_WORK REQUIRED_
Would you copy exactly the lines in the data below from the one that has "BARO pin VCC: none -> 5V" through the one that has "TFT pin RES: D5 -> A0", dropping any pictures?

_TASK DATA_
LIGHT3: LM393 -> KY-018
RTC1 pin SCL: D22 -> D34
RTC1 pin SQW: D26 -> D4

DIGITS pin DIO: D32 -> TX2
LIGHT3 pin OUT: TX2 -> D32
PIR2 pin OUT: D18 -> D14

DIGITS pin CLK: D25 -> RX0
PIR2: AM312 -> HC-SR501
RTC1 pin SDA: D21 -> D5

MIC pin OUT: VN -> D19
* * *
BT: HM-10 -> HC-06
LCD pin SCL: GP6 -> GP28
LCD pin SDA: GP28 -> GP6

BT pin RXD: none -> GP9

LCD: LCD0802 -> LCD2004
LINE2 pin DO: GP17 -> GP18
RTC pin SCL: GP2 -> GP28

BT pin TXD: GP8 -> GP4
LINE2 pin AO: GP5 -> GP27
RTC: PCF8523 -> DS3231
--
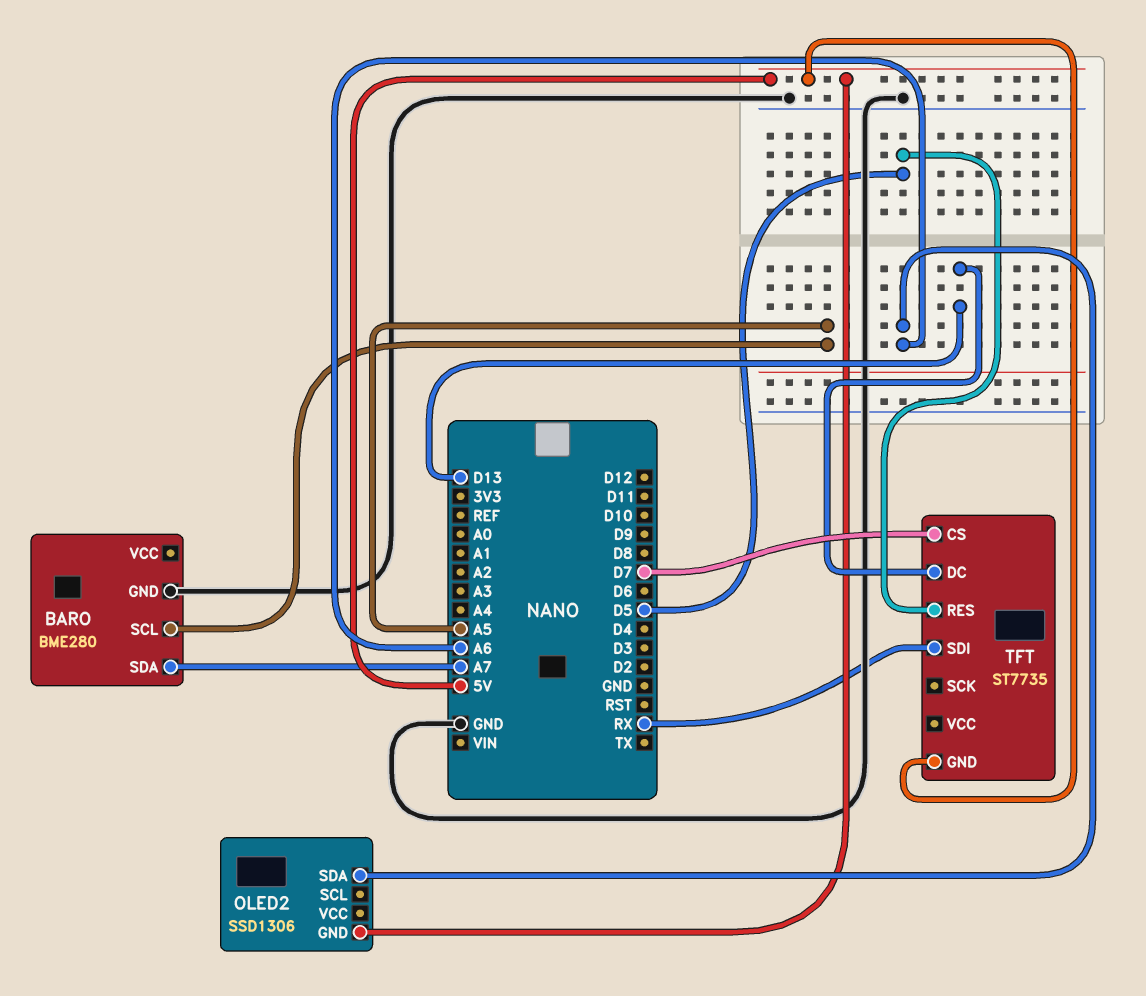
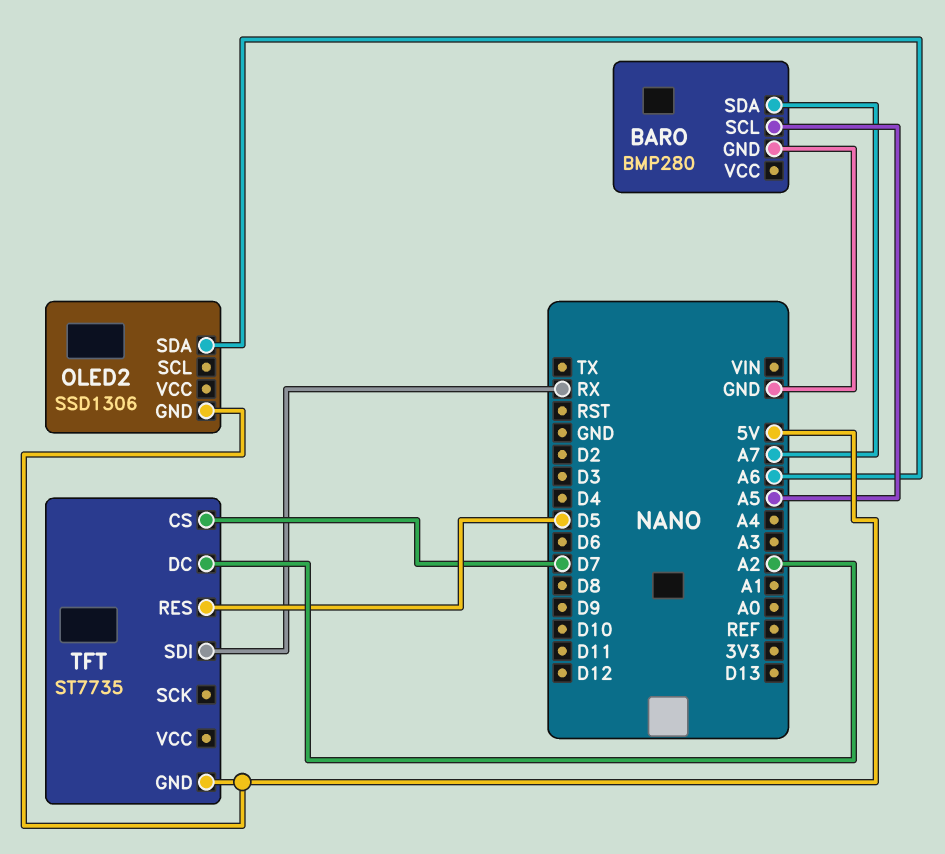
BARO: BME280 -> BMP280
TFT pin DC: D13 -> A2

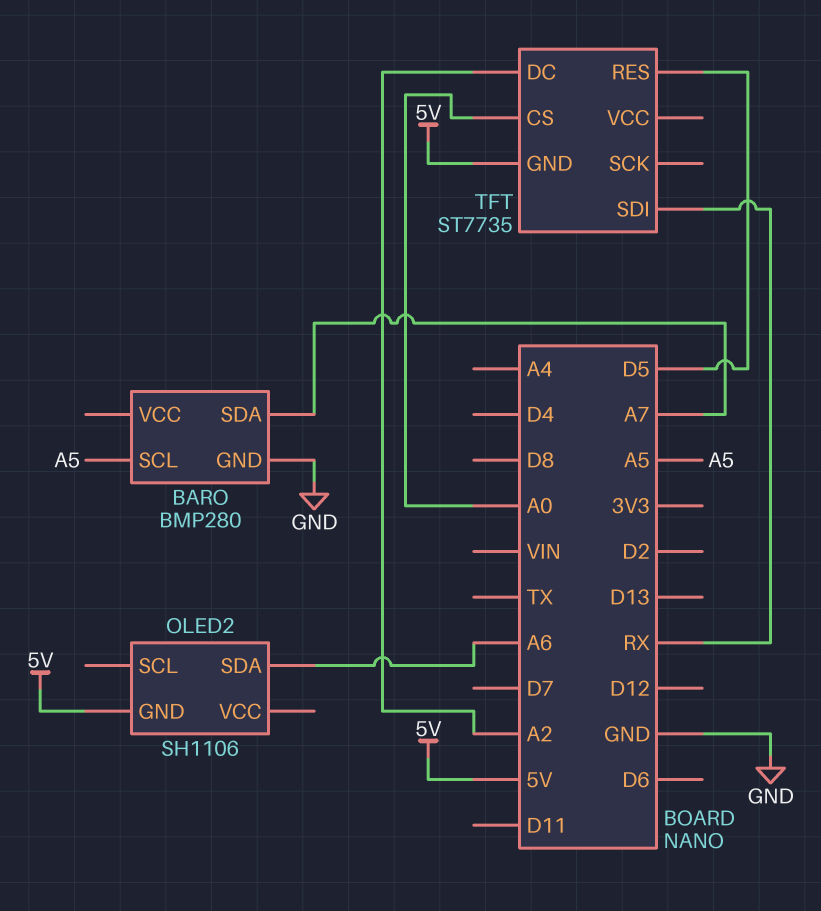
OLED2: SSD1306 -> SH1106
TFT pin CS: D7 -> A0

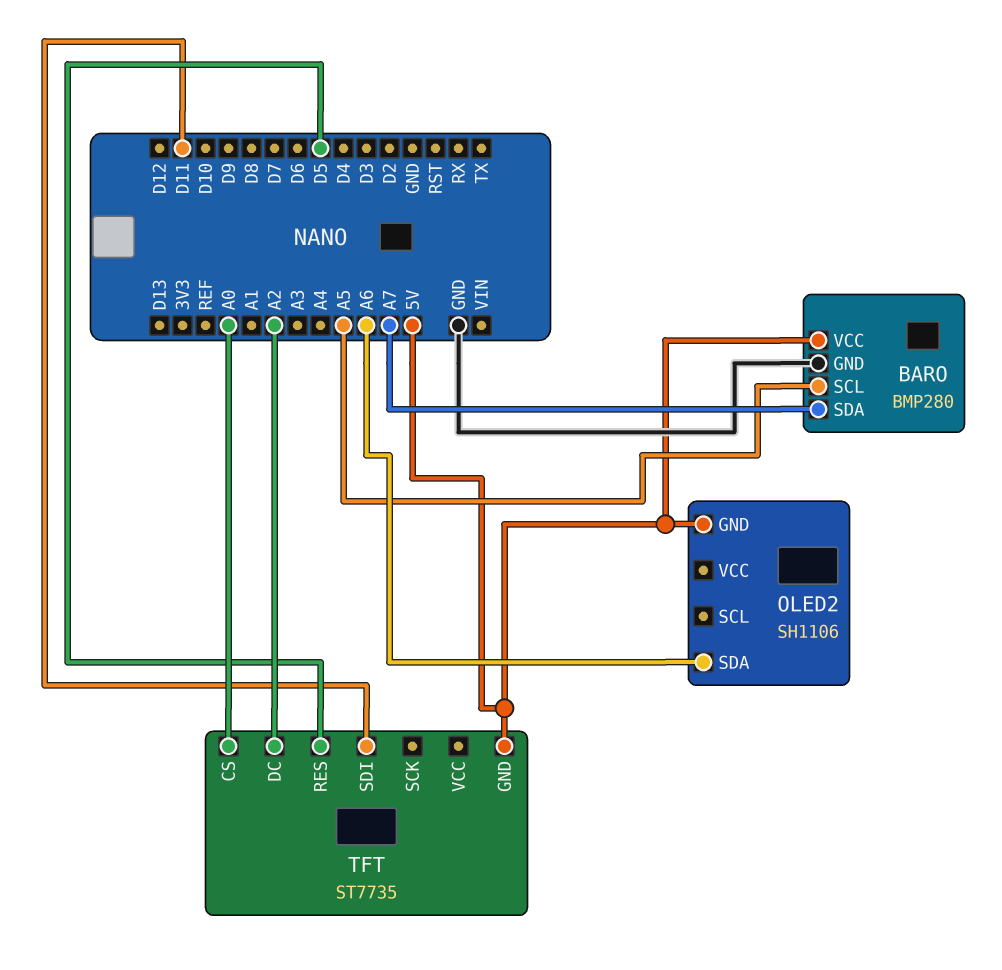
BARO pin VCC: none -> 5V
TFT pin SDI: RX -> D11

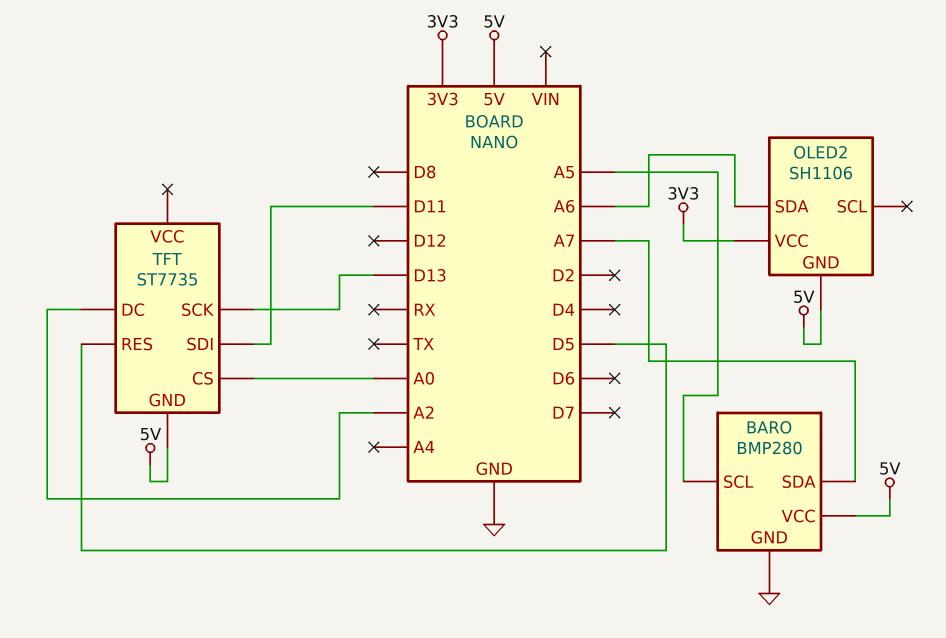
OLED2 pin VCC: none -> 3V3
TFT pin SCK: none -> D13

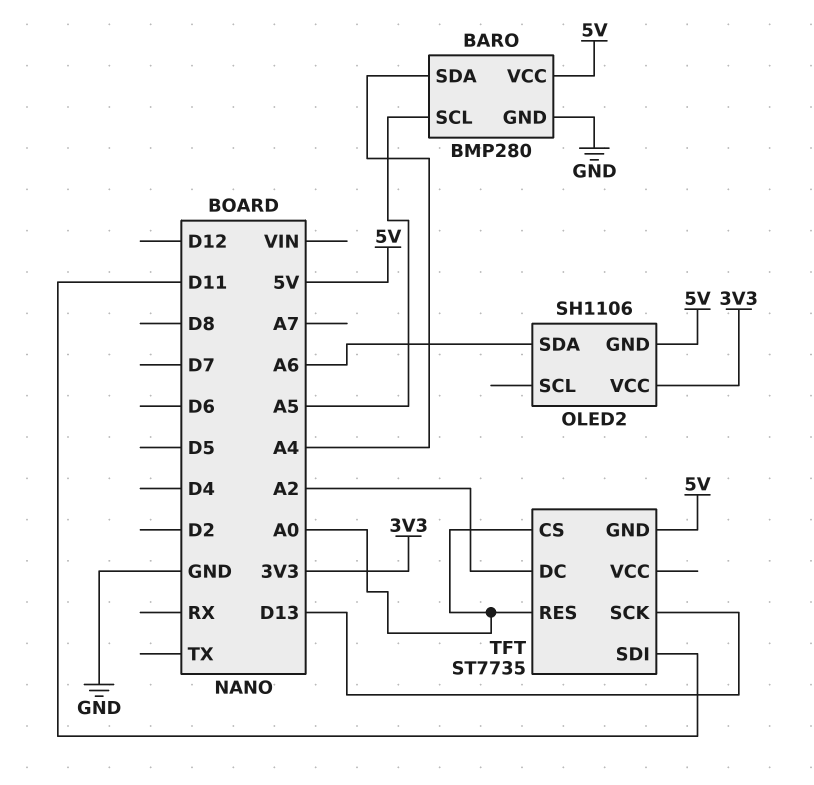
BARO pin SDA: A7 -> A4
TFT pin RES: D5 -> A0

_SOLUTION BELOW_
BARO pin VCC: none -> 5V
TFT pin SDI: RX -> D11

OLED2 pin VCC: none -> 3V3
TFT pin SCK: none -> D13

BARO pin SDA: A7 -> A4
TFT pin RES: D5 -> A0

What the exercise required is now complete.